[YOUR ASSIGNMENT] The lines to copy from the data below are those that hold the string "gray".

[EXERCISE MATERIAL]
==========
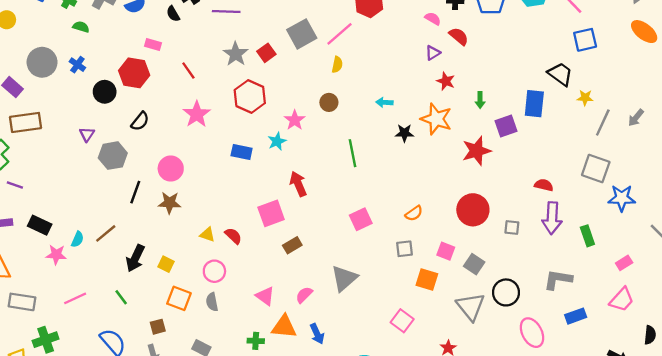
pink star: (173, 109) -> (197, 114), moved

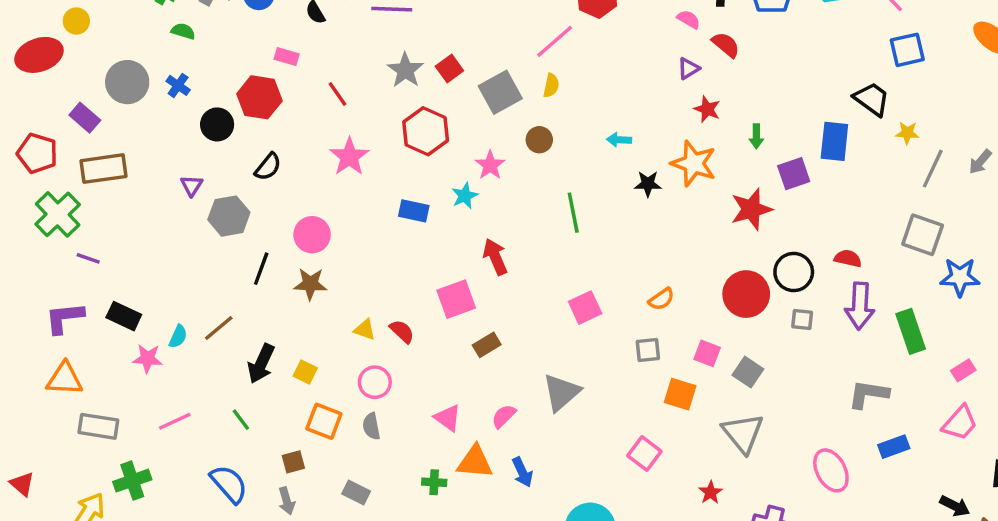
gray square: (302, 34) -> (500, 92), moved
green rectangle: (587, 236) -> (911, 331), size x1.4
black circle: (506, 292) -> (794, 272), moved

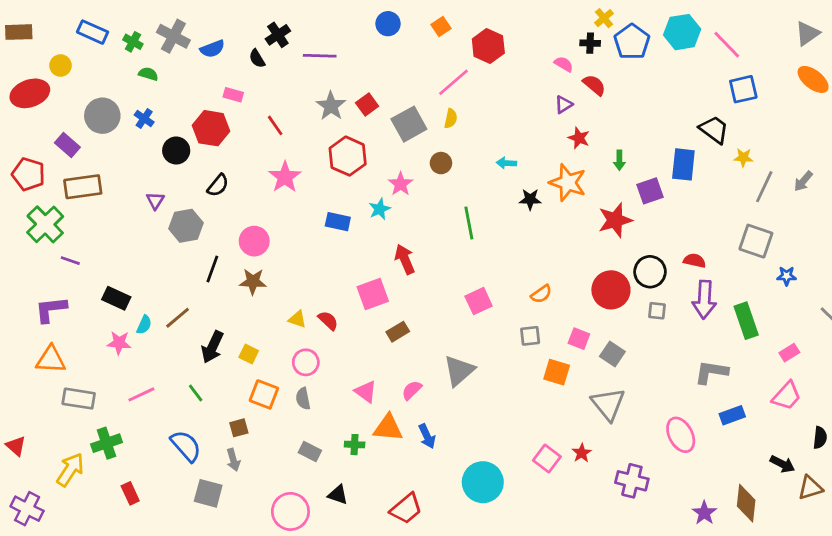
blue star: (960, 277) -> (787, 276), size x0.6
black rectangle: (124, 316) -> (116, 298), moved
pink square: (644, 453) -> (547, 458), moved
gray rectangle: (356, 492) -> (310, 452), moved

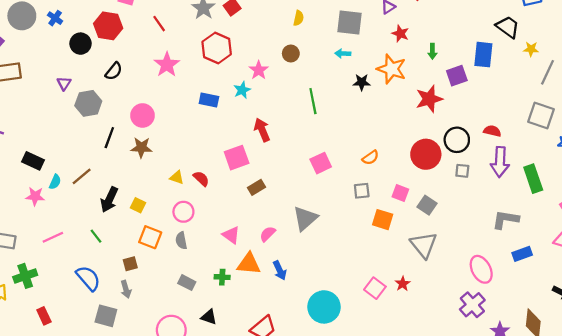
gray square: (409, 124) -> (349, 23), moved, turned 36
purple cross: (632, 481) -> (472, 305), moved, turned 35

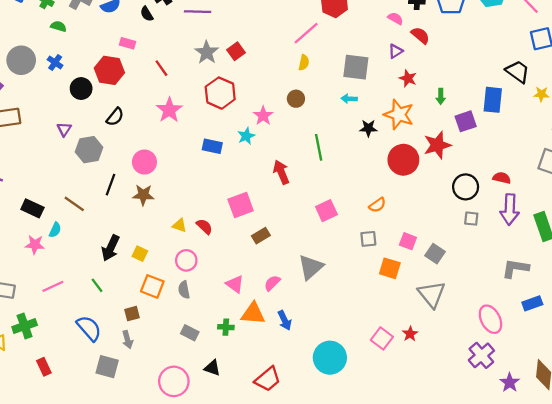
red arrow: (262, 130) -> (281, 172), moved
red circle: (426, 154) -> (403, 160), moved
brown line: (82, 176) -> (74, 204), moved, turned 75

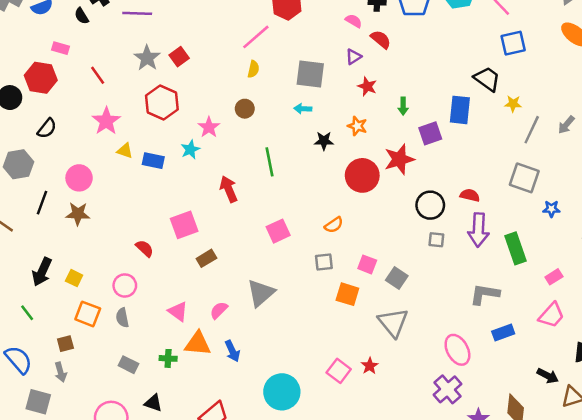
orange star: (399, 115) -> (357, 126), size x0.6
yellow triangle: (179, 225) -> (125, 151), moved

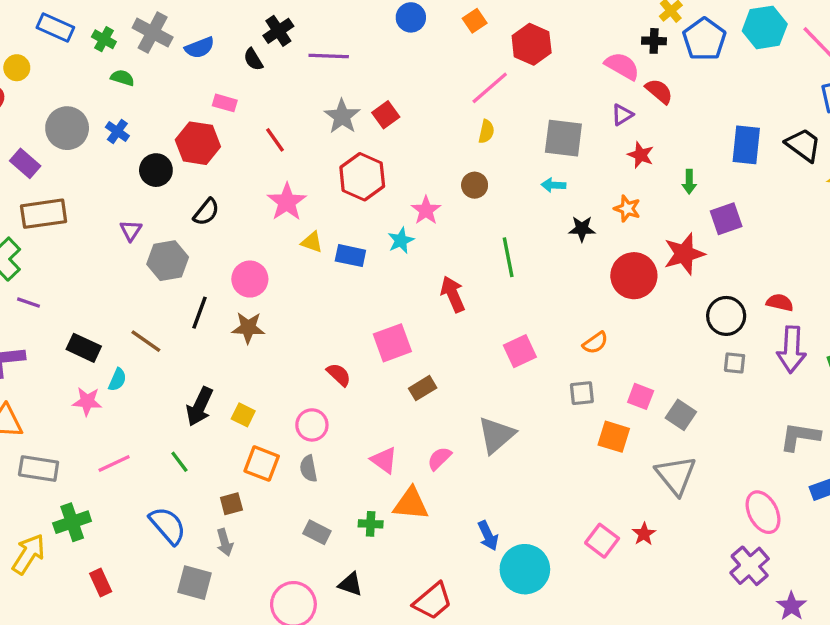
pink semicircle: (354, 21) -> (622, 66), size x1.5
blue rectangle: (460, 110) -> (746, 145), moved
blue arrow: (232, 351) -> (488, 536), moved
==========
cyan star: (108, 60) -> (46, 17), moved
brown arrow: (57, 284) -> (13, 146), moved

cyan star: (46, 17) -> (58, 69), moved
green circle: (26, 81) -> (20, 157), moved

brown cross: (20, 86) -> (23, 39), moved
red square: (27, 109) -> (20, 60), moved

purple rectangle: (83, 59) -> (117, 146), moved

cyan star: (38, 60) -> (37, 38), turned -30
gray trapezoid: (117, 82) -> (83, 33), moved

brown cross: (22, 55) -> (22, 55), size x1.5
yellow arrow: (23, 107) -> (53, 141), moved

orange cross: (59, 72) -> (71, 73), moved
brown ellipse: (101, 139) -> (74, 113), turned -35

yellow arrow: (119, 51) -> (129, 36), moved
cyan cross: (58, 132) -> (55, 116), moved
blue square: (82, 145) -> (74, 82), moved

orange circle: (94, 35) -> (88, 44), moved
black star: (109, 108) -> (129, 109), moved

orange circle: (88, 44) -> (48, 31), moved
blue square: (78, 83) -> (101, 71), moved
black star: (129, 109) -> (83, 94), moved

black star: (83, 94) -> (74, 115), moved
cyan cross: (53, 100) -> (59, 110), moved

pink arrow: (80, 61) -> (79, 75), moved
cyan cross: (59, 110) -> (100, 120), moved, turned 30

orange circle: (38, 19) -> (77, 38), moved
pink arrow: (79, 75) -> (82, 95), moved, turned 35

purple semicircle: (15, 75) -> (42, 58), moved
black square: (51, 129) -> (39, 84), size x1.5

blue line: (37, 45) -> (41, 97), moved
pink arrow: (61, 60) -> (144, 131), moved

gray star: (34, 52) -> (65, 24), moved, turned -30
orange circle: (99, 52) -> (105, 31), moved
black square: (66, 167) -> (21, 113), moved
==========
[EXPECTED ANSWER]
gray square: (302, 34) -> (500, 92), moved
gray rectangle: (356, 492) -> (310, 452), moved
gray square: (409, 124) -> (349, 23), moved, turned 36
gray trapezoid: (117, 82) -> (83, 33), moved
gray star: (34, 52) -> (65, 24), moved, turned -30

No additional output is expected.